Task item >> Each line below that carries the string "recoloured" must appear in the answer.

Material provided >>
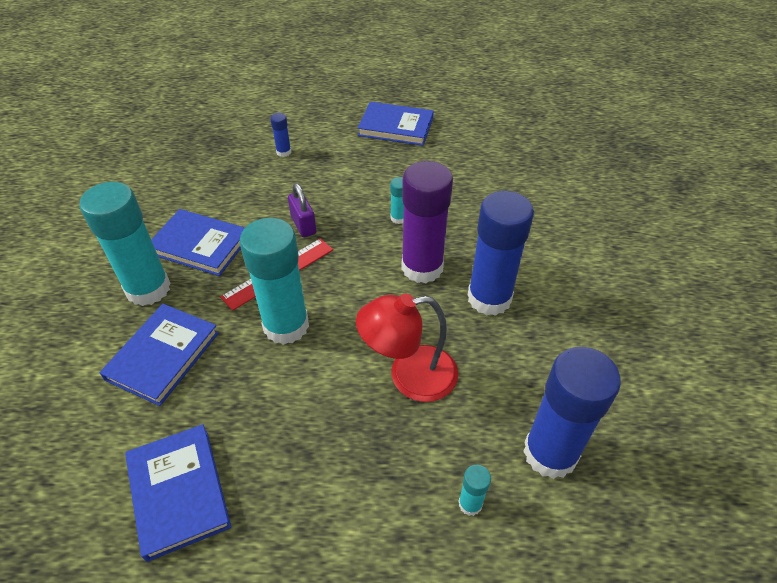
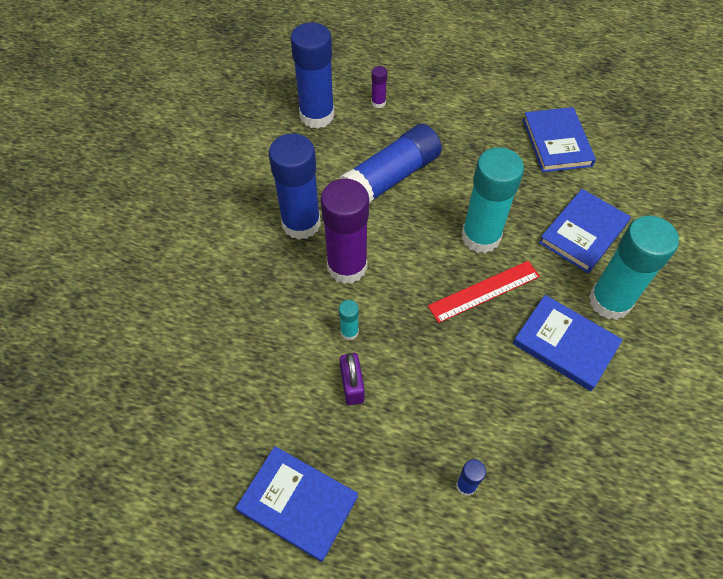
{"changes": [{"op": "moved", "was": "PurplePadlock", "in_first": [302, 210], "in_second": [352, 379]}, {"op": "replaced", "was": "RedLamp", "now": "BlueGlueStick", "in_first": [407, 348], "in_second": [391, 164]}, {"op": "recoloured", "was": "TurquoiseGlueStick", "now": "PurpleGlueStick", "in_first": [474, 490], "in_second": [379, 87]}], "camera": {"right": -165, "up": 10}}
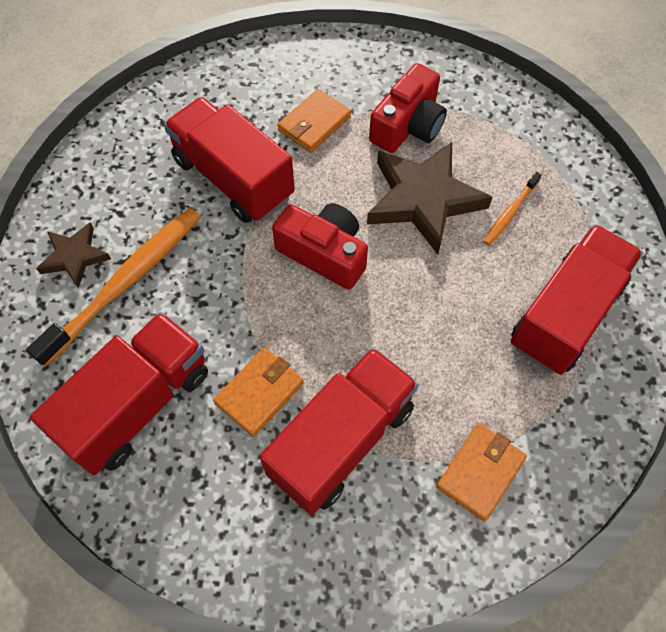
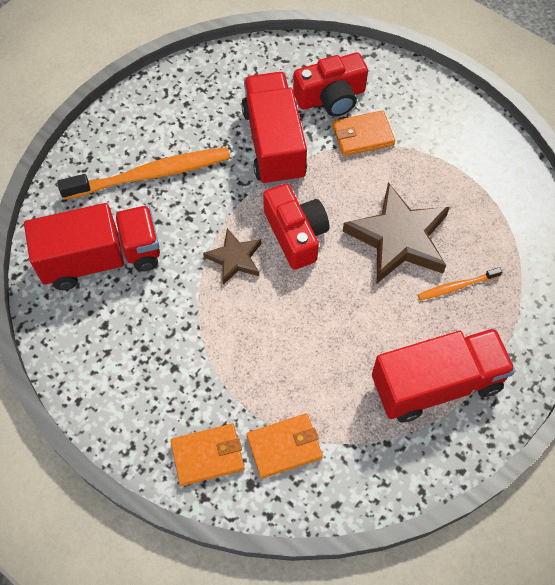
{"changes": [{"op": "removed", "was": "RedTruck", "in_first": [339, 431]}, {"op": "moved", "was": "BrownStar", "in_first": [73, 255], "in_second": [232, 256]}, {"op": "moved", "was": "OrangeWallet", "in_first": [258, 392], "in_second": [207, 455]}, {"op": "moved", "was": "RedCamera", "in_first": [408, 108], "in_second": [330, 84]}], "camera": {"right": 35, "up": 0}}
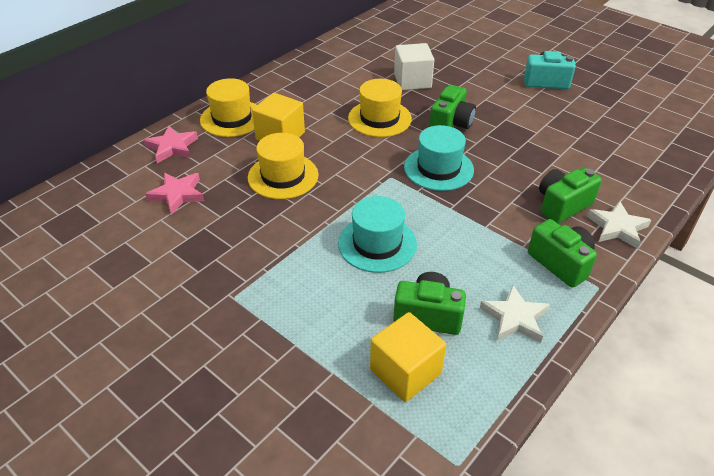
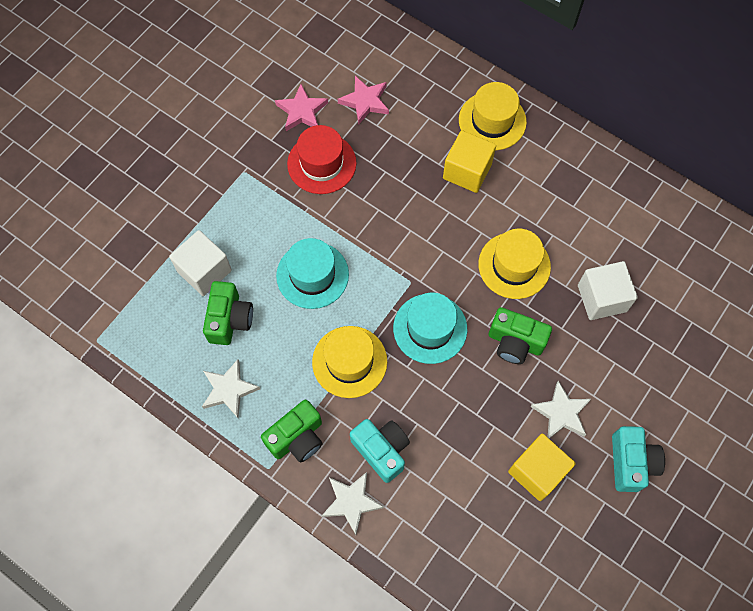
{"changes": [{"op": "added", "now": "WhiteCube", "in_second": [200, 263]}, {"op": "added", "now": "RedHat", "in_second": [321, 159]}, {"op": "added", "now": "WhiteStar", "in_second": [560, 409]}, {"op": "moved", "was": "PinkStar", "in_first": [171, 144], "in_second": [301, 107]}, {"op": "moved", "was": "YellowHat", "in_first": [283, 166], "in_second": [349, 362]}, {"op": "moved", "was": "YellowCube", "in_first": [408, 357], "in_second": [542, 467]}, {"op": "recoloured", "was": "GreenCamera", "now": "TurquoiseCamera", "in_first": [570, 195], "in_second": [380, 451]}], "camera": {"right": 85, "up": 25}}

Your solution >>
{"changes": [{"op": "moved", "was": "PurplePadlock", "in_first": [302, 210], "in_second": [352, 379]}, {"op": "replaced", "was": "RedLamp", "now": "BlueGlueStick", "in_first": [407, 348], "in_second": [391, 164]}, {"op": "recoloured", "was": "TurquoiseGlueStick", "now": "PurpleGlueStick", "in_first": [474, 490], "in_second": [379, 87]}], "camera": {"right": -165, "up": 10}}
{"changes": [{"op": "added", "now": "WhiteCube", "in_second": [200, 263]}, {"op": "added", "now": "RedHat", "in_second": [321, 159]}, {"op": "added", "now": "WhiteStar", "in_second": [560, 409]}, {"op": "moved", "was": "PinkStar", "in_first": [171, 144], "in_second": [301, 107]}, {"op": "moved", "was": "YellowHat", "in_first": [283, 166], "in_second": [349, 362]}, {"op": "moved", "was": "YellowCube", "in_first": [408, 357], "in_second": [542, 467]}, {"op": "recoloured", "was": "GreenCamera", "now": "TurquoiseCamera", "in_first": [570, 195], "in_second": [380, 451]}], "camera": {"right": 85, "up": 25}}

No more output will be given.